**Your assignment:**
Reproduce the data below word for word, setting aside any picture it holds.

====== Source data

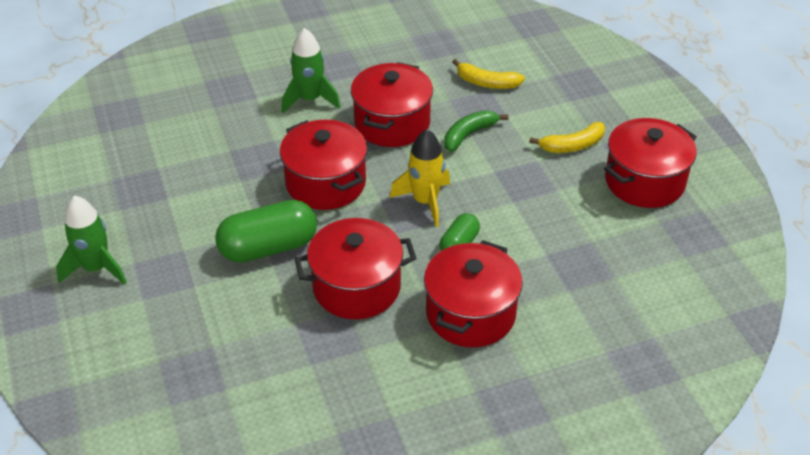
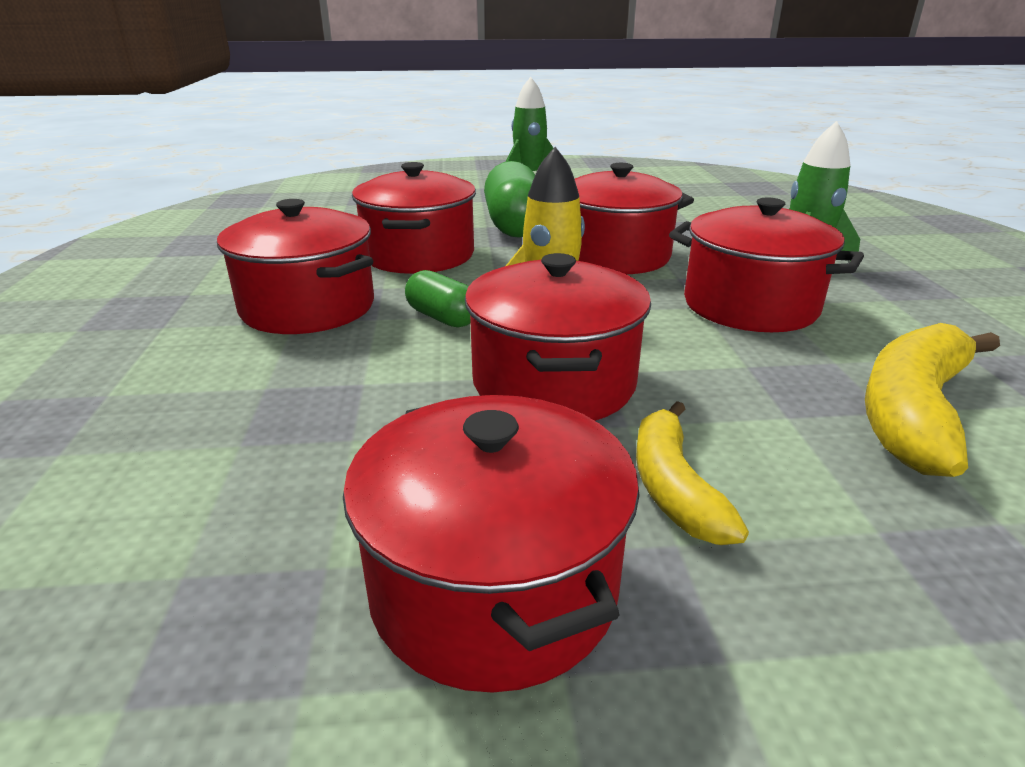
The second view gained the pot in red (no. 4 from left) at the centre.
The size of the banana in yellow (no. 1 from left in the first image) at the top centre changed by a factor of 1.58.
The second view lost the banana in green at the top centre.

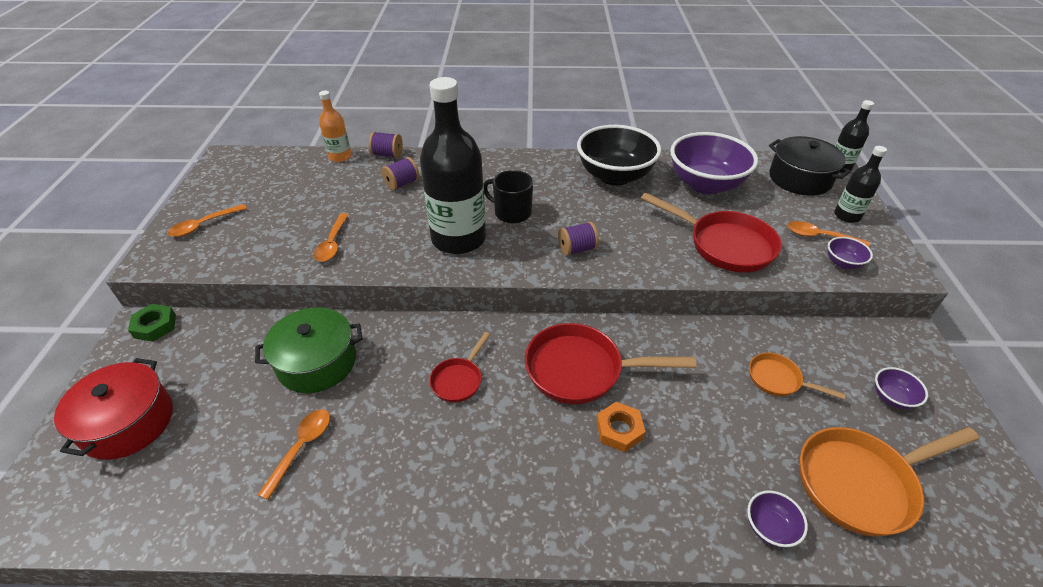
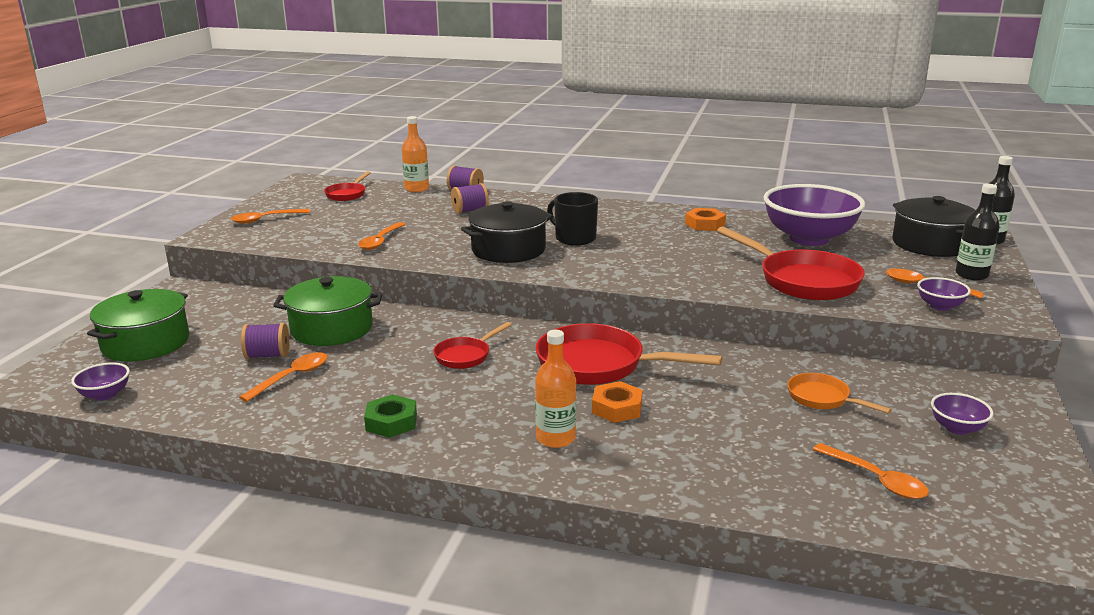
The bowl in purple (no. 2 from left in the first image) ended up elsewhere, having gone from the bottom right to the middle left.
What was the pot in red at the bottom left turned into the pot in green (no. 1 from left) at the middle left.
The spool in purple (no. 3 from left in the first image) ended up elsewhere, having gone from the centre to the middle left.
The second view gained the pan in red (no. 1 from left) at the top left.
The nut in green ended up elsewhere, having gone from the middle left to the bottom centre.
Where the bottle in black (no. 1 from left) stood at the top centre, the pot in black (no. 1 from left) came to stand at the centre.
The second view gained the bottle in orange (no. 2 from left) at the centre.
Where the bowl in black stood at the top centre, the nut in orange (no. 2 from left) came to stand at the centre.
Where the pan in orange (no. 2 from left) stood at the bottom right, the spoon in orange (no. 4 from left) came to stand at the bottom right.

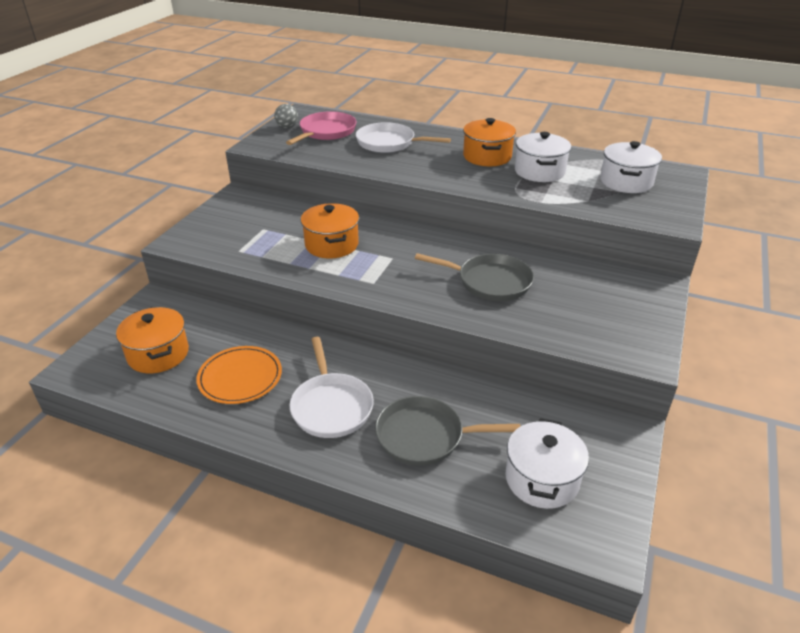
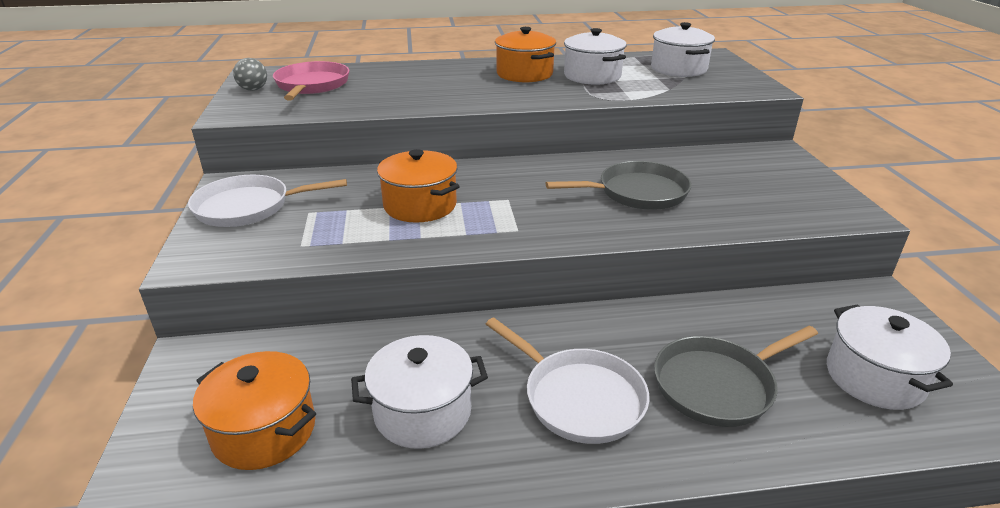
The pan in white (no. 2 from left in the first image) ended up elsewhere, having gone from the top centre to the middle left.
Where the plate in orange stood at the middle left, the pot in white (no. 1 from left) came to stand at the bottom centre.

============

**Result below:**
The second view gained the pot in red (no. 4 from left) at the centre.
The size of the banana in yellow (no. 1 from left in the first image) at the top centre changed by a factor of 1.58.
The second view lost the banana in green at the top centre.

The bowl in purple (no. 2 from left in the first image) ended up elsewhere, having gone from the bottom right to the middle left.
What was the pot in red at the bottom left turned into the pot in green (no. 1 from left) at the middle left.
The spool in purple (no. 3 from left in the first image) ended up elsewhere, having gone from the centre to the middle left.
The second view gained the pan in red (no. 1 from left) at the top left.
The nut in green ended up elsewhere, having gone from the middle left to the bottom centre.
Where the bottle in black (no. 1 from left) stood at the top centre, the pot in black (no. 1 from left) came to stand at the centre.
The second view gained the bottle in orange (no. 2 from left) at the centre.
Where the bowl in black stood at the top centre, the nut in orange (no. 2 from left) came to stand at the centre.
Where the pan in orange (no. 2 from left) stood at the bottom right, the spoon in orange (no. 4 from left) came to stand at the bottom right.

The pan in white (no. 2 from left in the first image) ended up elsewhere, having gone from the top centre to the middle left.
Where the plate in orange stood at the middle left, the pot in white (no. 1 from left) came to stand at the bottom centre.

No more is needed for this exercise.